__AIM OF THE EXERCISE__.
Nothing except the pictures should be left out when you reproduce the listing exactly.

*** Opening GIVEN INFORMATION ***

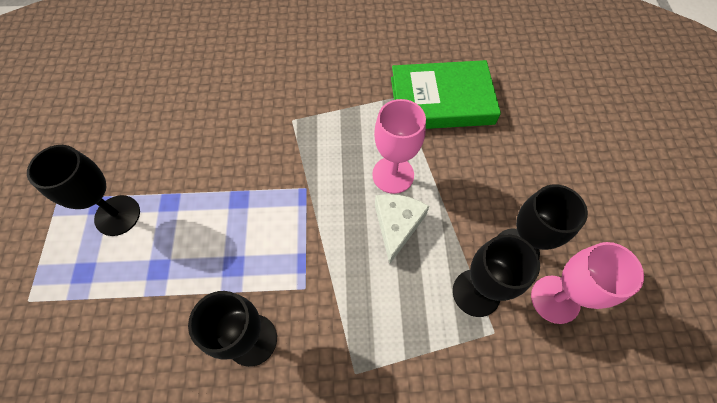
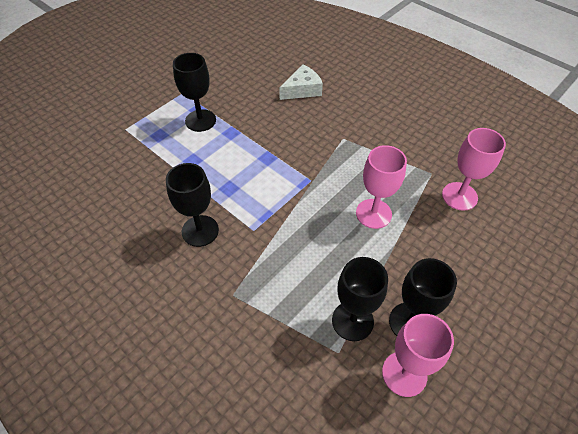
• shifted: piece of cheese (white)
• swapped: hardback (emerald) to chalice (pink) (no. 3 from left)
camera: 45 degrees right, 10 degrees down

*** Closing GIVEN INFORMATION ***

__TASK ANSWER__.
• shifted: piece of cheese (white)
• swapped: hardback (emerald) to chalice (pink) (no. 3 from left)
camera: 45 degrees right, 10 degrees down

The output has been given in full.